══ Available data

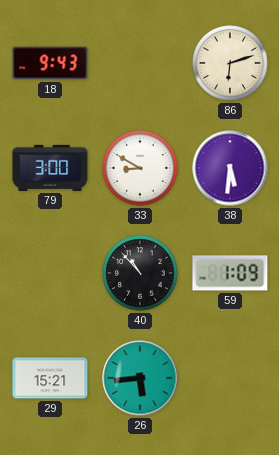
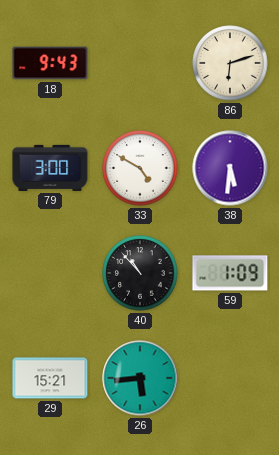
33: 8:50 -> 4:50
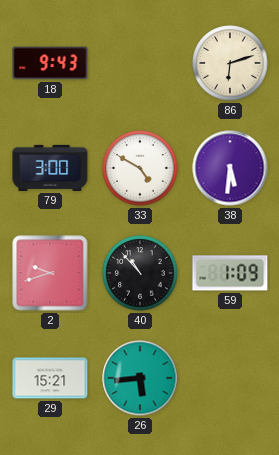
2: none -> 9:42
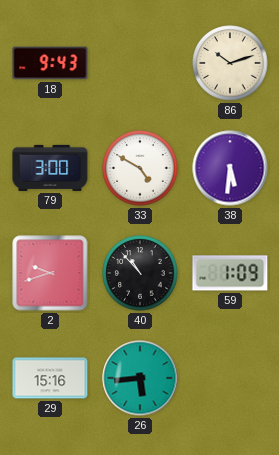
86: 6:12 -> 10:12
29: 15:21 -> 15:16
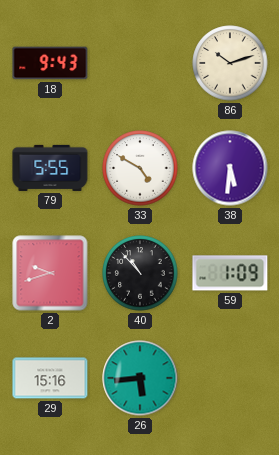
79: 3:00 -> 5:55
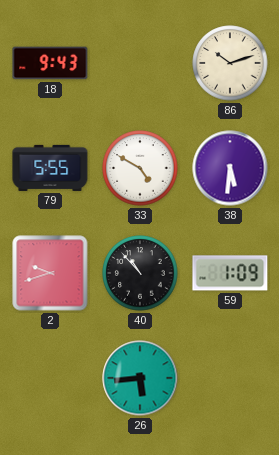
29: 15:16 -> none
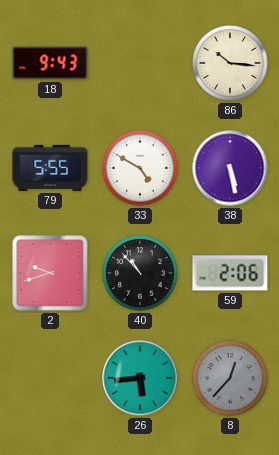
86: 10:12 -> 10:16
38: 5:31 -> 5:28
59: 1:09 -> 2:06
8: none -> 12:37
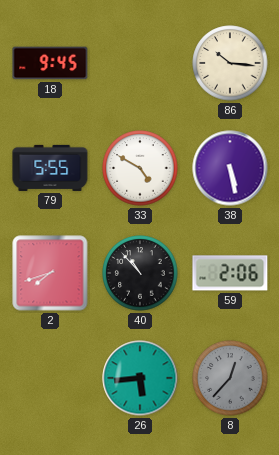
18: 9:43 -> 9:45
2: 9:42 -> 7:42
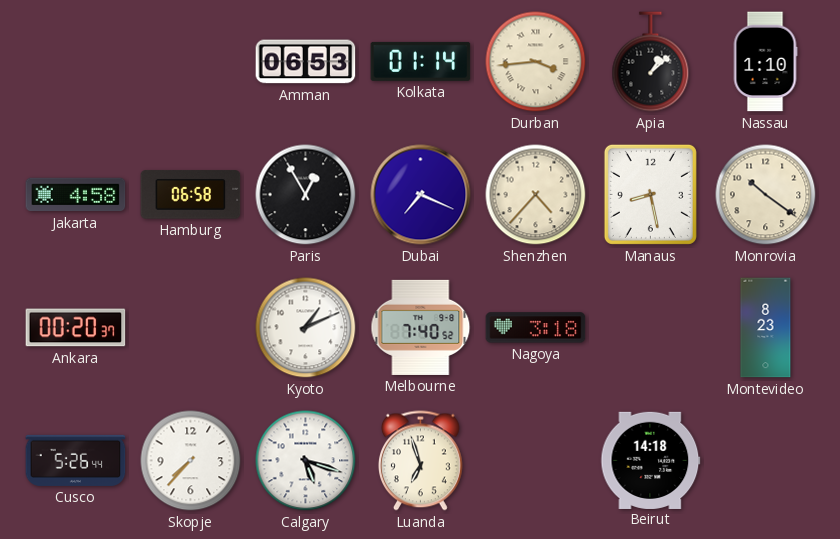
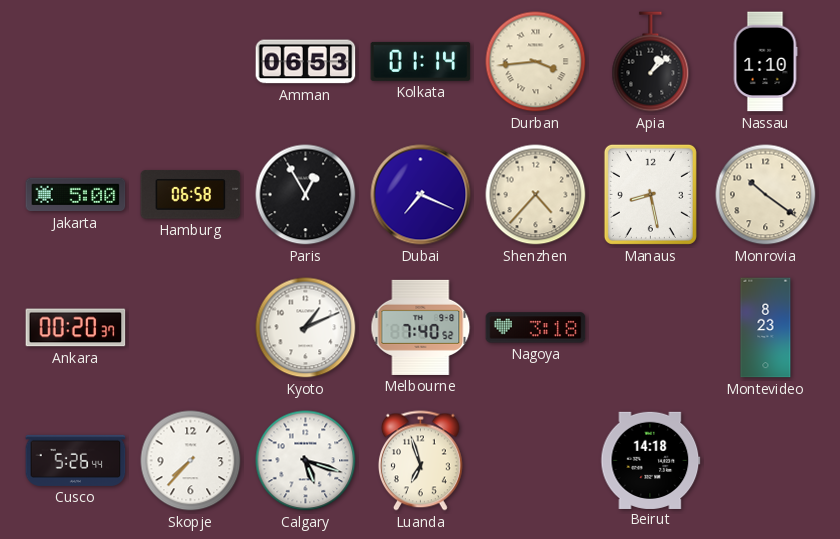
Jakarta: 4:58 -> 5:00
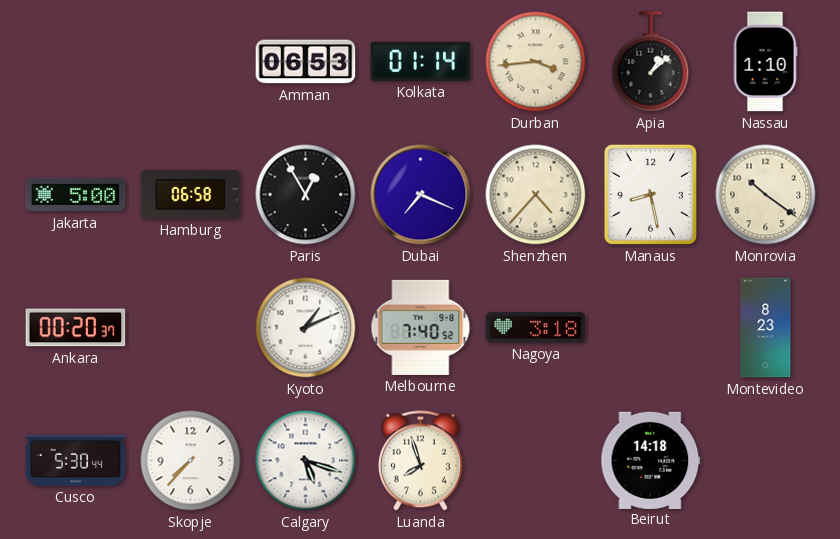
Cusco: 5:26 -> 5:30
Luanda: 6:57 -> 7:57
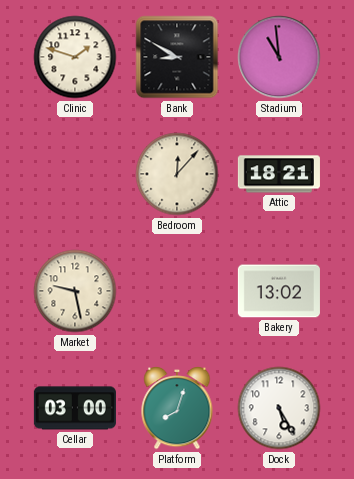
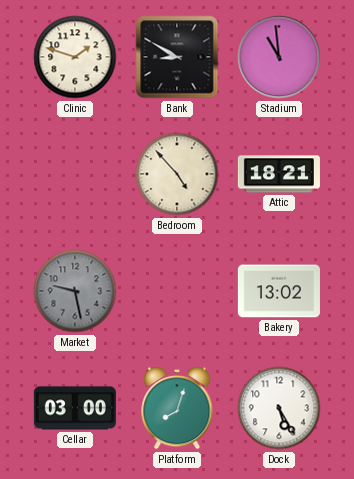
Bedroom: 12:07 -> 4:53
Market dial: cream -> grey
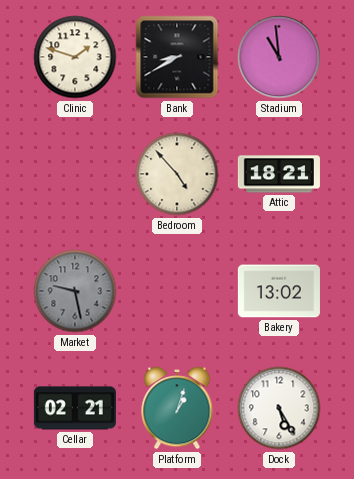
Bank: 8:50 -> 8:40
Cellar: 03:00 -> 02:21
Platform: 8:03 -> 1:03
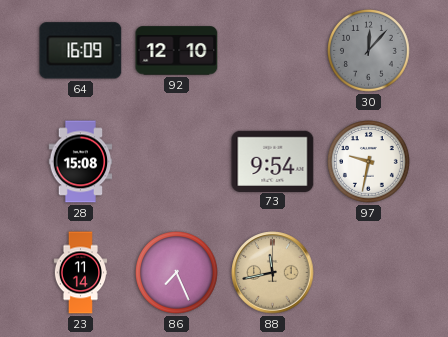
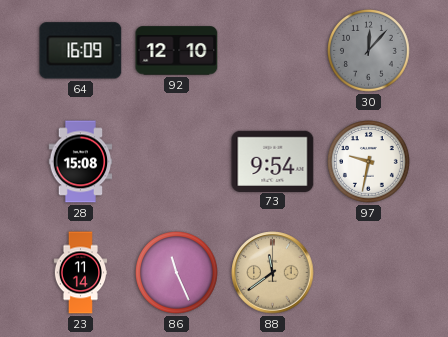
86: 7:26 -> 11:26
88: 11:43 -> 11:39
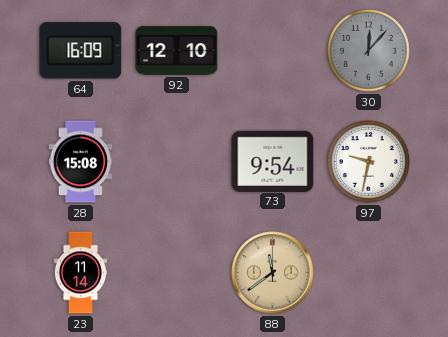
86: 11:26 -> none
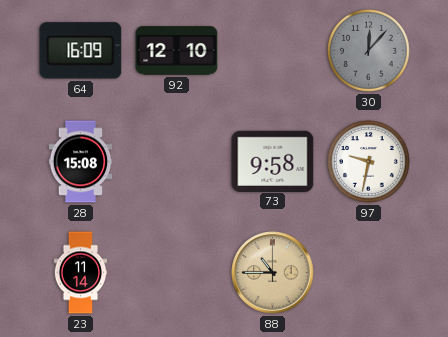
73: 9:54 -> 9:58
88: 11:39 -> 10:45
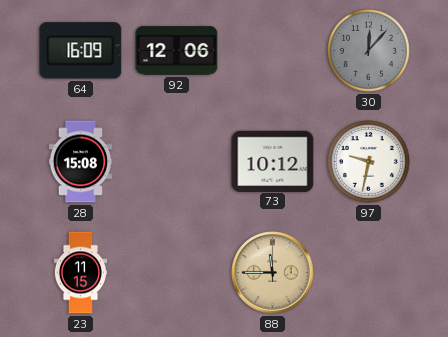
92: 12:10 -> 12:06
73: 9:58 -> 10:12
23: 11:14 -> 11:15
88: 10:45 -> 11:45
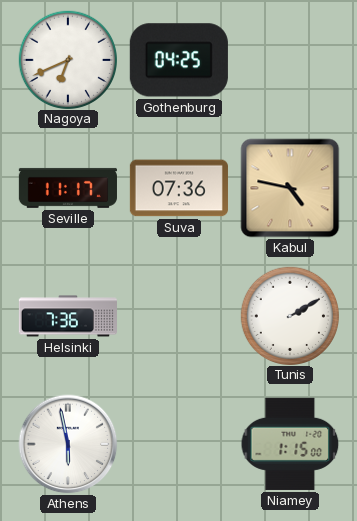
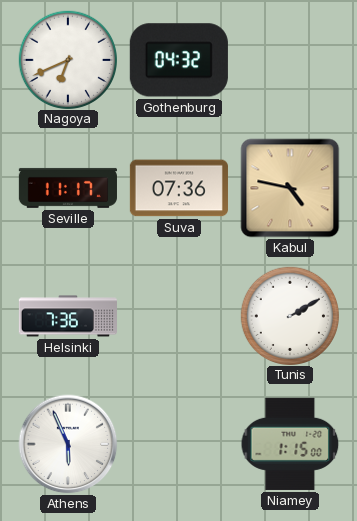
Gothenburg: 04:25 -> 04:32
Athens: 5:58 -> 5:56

════

Task: Print every line of the data above word for word, leaving out the pictures.

Response:
33: 8:50 -> 4:50
2: none -> 9:42
86: 6:12 -> 10:12
29: 15:21 -> 15:16
79: 3:00 -> 5:55
29: 15:16 -> none
86: 10:12 -> 10:16
38: 5:31 -> 5:28
59: 1:09 -> 2:06
8: none -> 12:37
18: 9:43 -> 9:45
2: 9:42 -> 7:42
Jakarta: 4:58 -> 5:00
Cusco: 5:26 -> 5:30
Luanda: 6:57 -> 7:57
Bedroom: 12:07 -> 4:53
Market dial: cream -> grey
Bank: 8:50 -> 8:40
Cellar: 03:00 -> 02:21
Platform: 8:03 -> 1:03
86: 7:26 -> 11:26
88: 11:43 -> 11:39
86: 11:26 -> none
73: 9:54 -> 9:58
88: 11:39 -> 10:45
92: 12:10 -> 12:06
73: 9:58 -> 10:12
23: 11:14 -> 11:15
88: 10:45 -> 11:45
Gothenburg: 04:25 -> 04:32
Athens: 5:58 -> 5:56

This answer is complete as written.